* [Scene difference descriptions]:

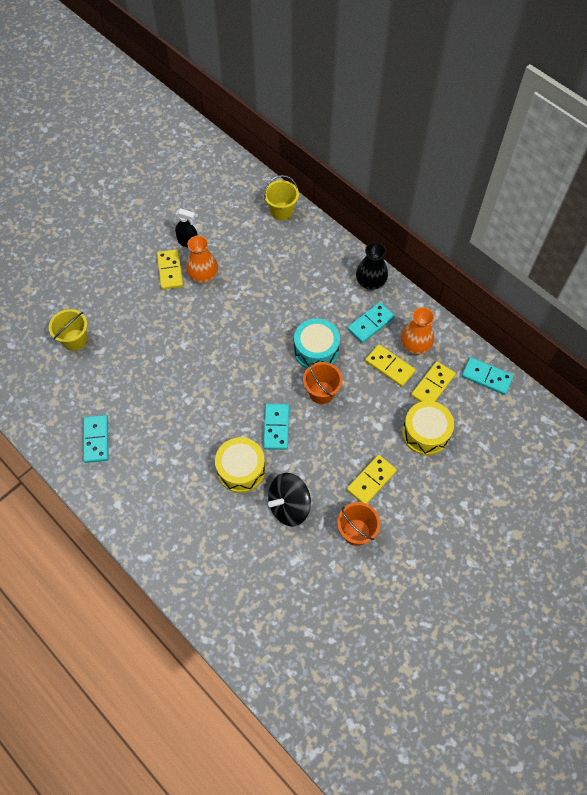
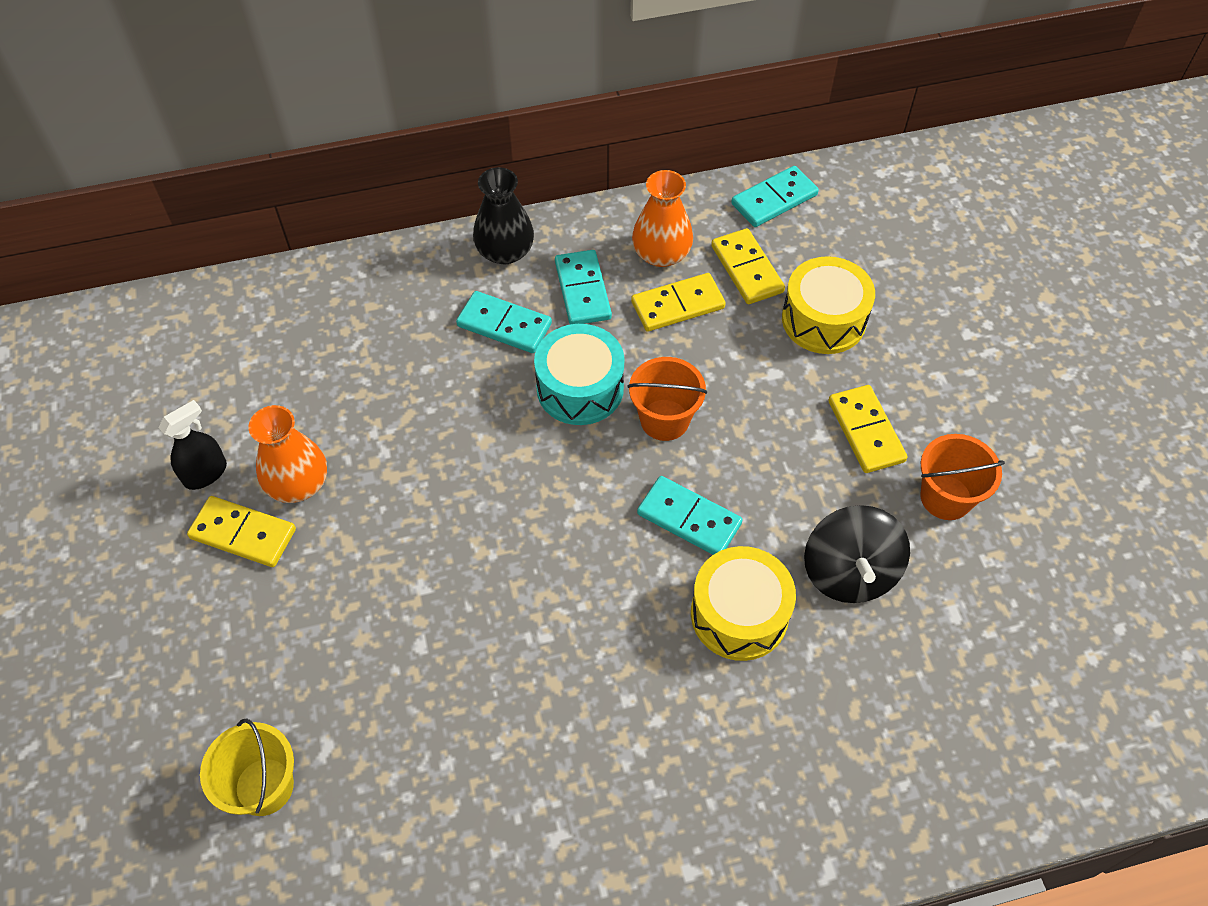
camera: 60 degrees left, 5 degrees down
(96, 439) = (523, 849): turquoise domino -> turquoise domino (504, 325)
(281, 211) = (266, 301): yellow bucket -> none

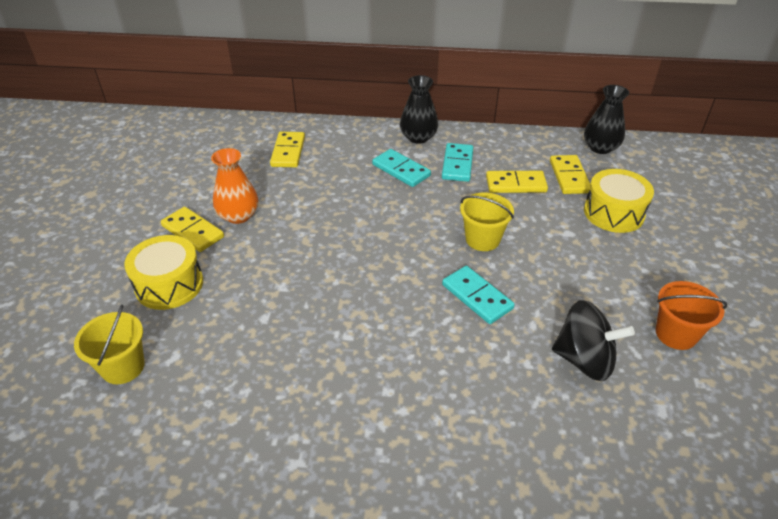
camera: 20 degrees right, 15 degrees down
(206, 473) = (190, 198): black spray bottle -> none
(580, 388) = (434, 210): turquoise drum -> none
(661, 254) = (515, 158): orange vase -> none
(664, 420) = (482, 239): orange bucket -> yellow bucket
(739, 614) = (491, 362): yellow drum -> yellow drum (169, 284)
(774, 199) = (600, 147): turquoise domino -> black vase
(849, 572) = (584, 360): black spinning top -> black spinning top turned 90 degrees counterclockwise
(866, 431) = (625, 280): yellow domino -> yellow domino (288, 152)

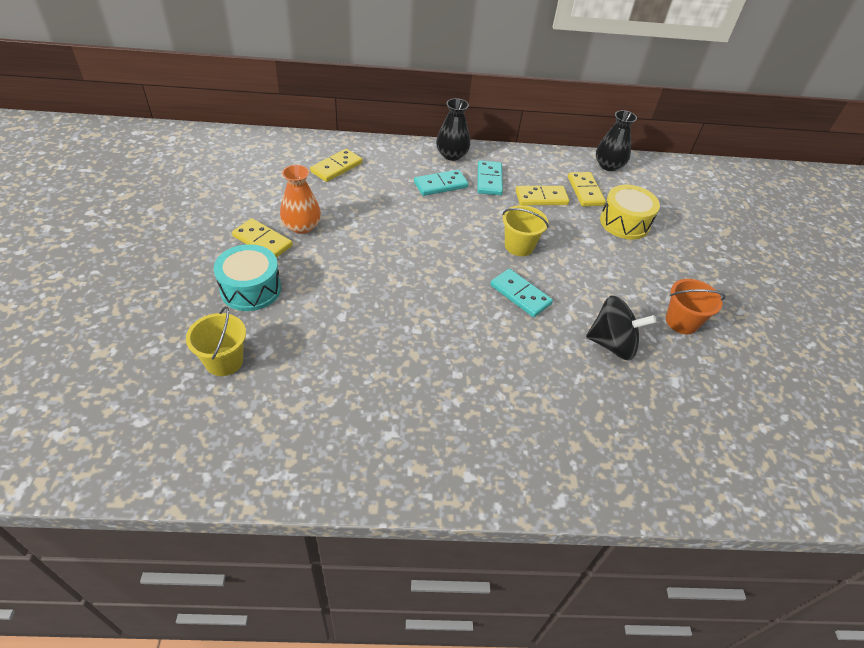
camera: 10 degrees left, 5 degrees up
(169, 284) = (251, 289): yellow drum -> turquoise drum
(288, 152) = (336, 167): yellow domino -> yellow domino turned 45 degrees clockwise
(401, 170) = (440, 185): turquoise domino -> turquoise domino turned 60 degrees counterclockwise

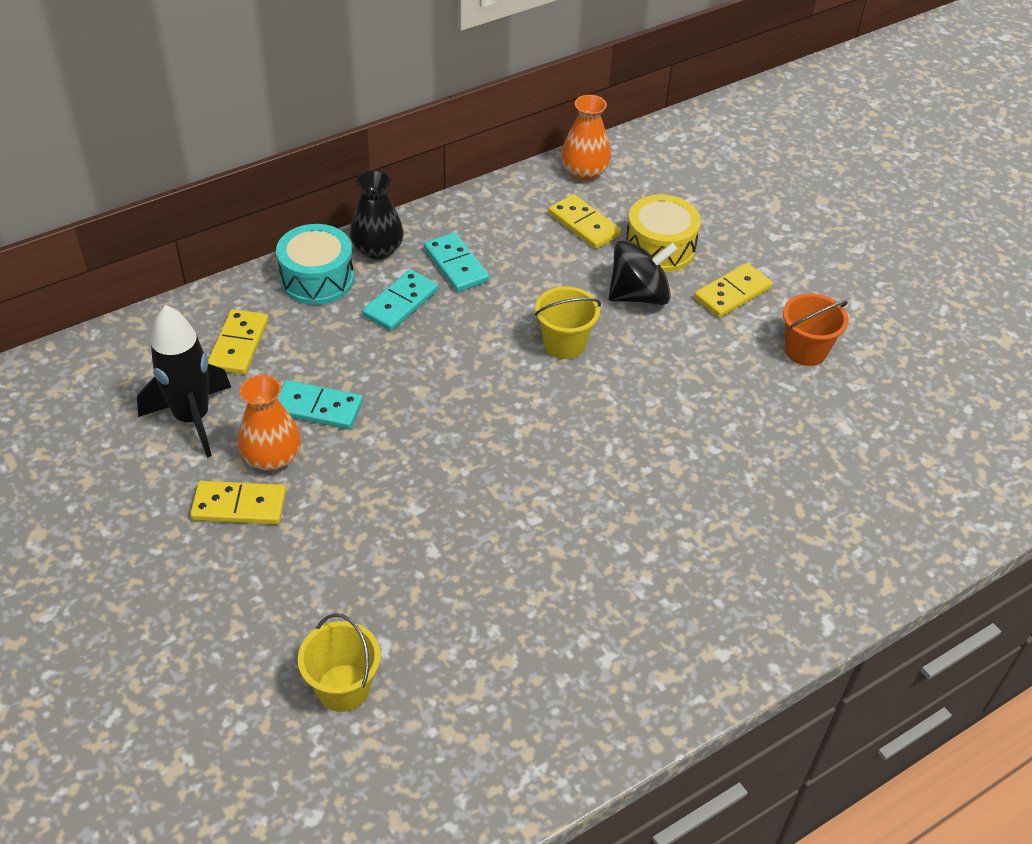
camera: 30 degrees left, 0 degrees up
(251, 289) = (287, 579): turquoise drum -> turquoise drum (317, 279)
(280, 190) = (192, 418): none -> black rocket
(520, 295) = (614, 409): turquoise domino -> turquoise domino (318, 408)
(541, 198) = (539, 260): yellow domino -> yellow domino (732, 293)
(608, 165) = (584, 171): black vase -> orange vase
(612, 344) = (755, 417): black spinning top -> black spinning top (639, 295)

* [Description of the task]: When copying the records, reproduce every entry exactly and omit all pictures.

* [Exercise solution]:
camera: 60 degrees left, 5 degrees down
(96, 439) = (523, 849): turquoise domino -> turquoise domino (504, 325)
(281, 211) = (266, 301): yellow bucket -> none

camera: 20 degrees right, 15 degrees down
(206, 473) = (190, 198): black spray bottle -> none
(580, 388) = (434, 210): turquoise drum -> none
(661, 254) = (515, 158): orange vase -> none
(664, 420) = (482, 239): orange bucket -> yellow bucket
(739, 614) = (491, 362): yellow drum -> yellow drum (169, 284)
(774, 199) = (600, 147): turquoise domino -> black vase
(849, 572) = (584, 360): black spinning top -> black spinning top turned 90 degrees counterclockwise
(866, 431) = (625, 280): yellow domino -> yellow domino (288, 152)

camera: 10 degrees left, 5 degrees up
(169, 284) = (251, 289): yellow drum -> turquoise drum
(288, 152) = (336, 167): yellow domino -> yellow domino turned 45 degrees clockwise
(401, 170) = (440, 185): turquoise domino -> turquoise domino turned 60 degrees counterclockwise

camera: 30 degrees left, 0 degrees up
(251, 289) = (287, 579): turquoise drum -> turquoise drum (317, 279)
(280, 190) = (192, 418): none -> black rocket
(520, 295) = (614, 409): turquoise domino -> turquoise domino (318, 408)
(541, 198) = (539, 260): yellow domino -> yellow domino (732, 293)
(608, 165) = (584, 171): black vase -> orange vase
(612, 344) = (755, 417): black spinning top -> black spinning top (639, 295)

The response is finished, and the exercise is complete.